Search the entries below for "none". Report each line where it occurs.
Information supplied Start Marker
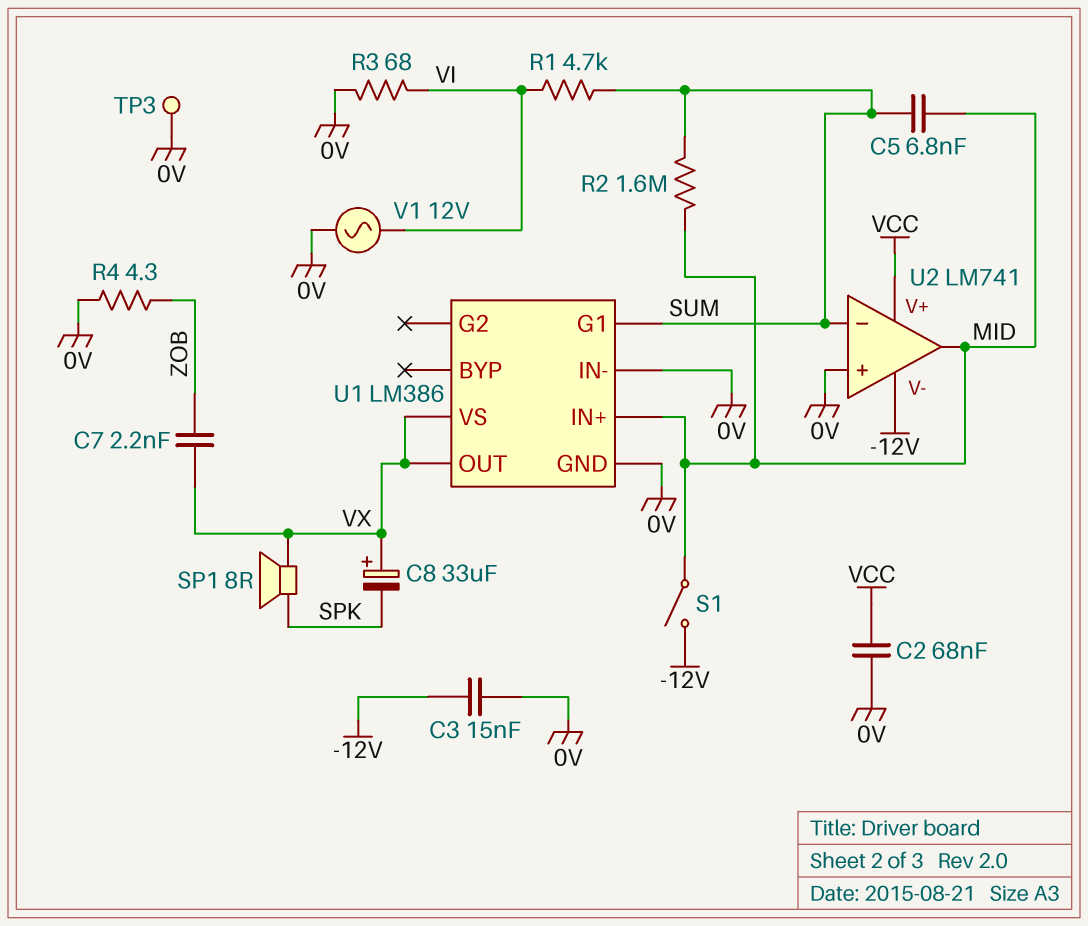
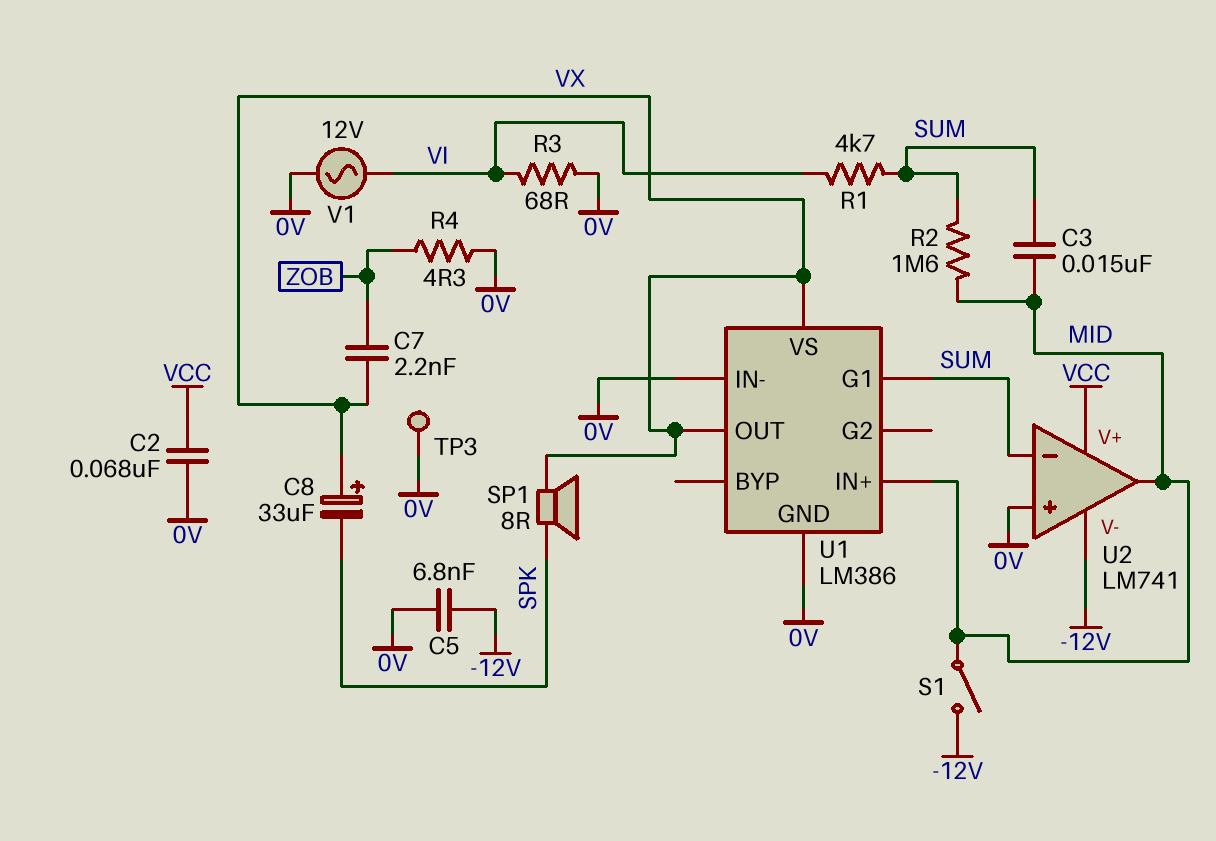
C3: 15nF (-12V, 0V) -> 15nF (MID, SUM)
C5: 6.8nF (MID, SUM) -> 6.8nF (-12V, 0V)

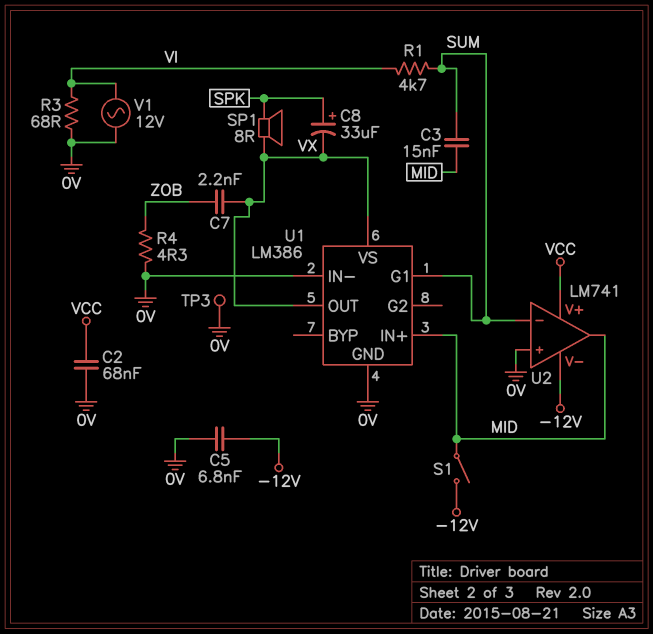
C8: 33uF (plus VX, minus SPK) -> 33uF (plus SPK, minus VX)
R2: 1.6M (MID, SUM) -> none

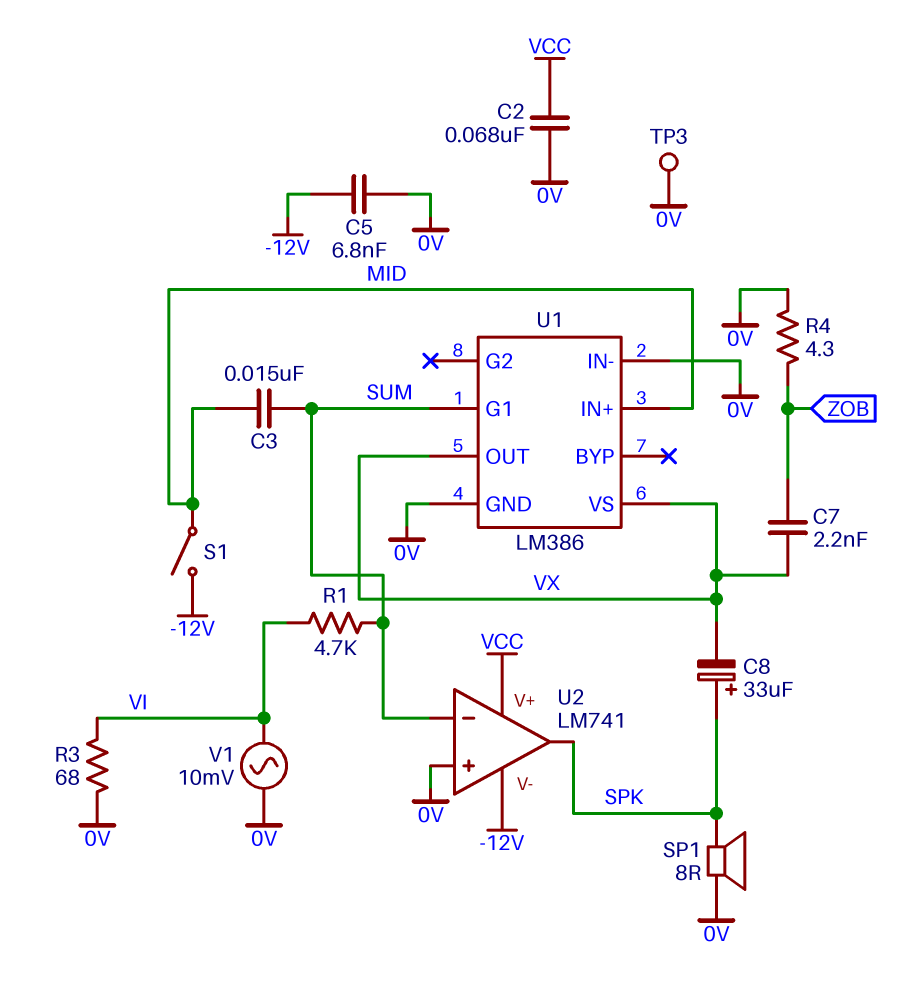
SP1: speaker 8R (SPK, VX) -> speaker 8R (0V, SPK)
U2 pin out: MID -> SPK
V1: AC 12V (0V, VI) -> AC 10mV (0V, VI)

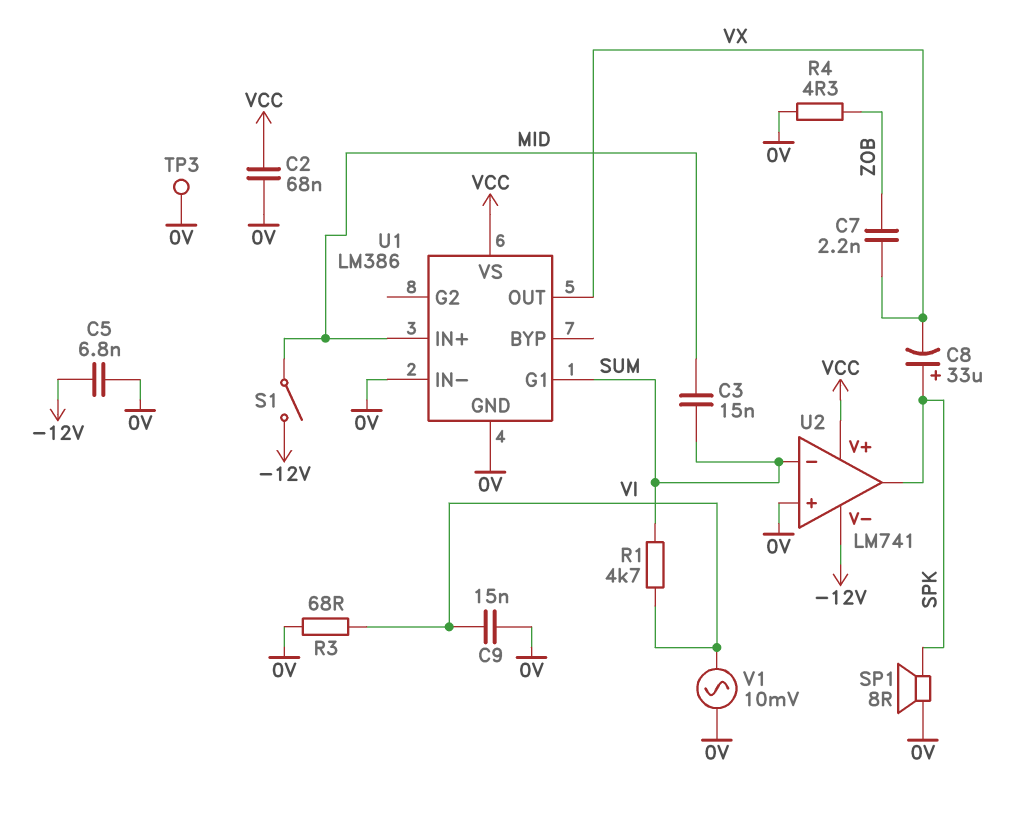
C9: none -> 15nF (0V, VI)
U1 pin VS: VX -> VCC

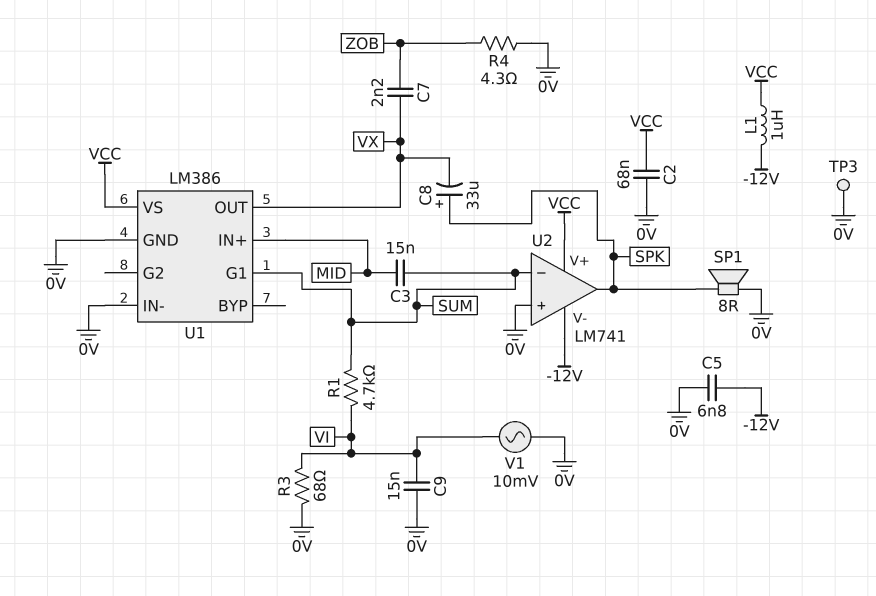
L1: none -> 1uH (-12V, VCC)
S1: switch (-12V, MID) -> none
Information supplied End Marker
**Written solution**.
R2: 1.6M (MID, SUM) -> none
C9: none -> 15nF (0V, VI)
L1: none -> 1uH (-12V, VCC)
S1: switch (-12V, MID) -> none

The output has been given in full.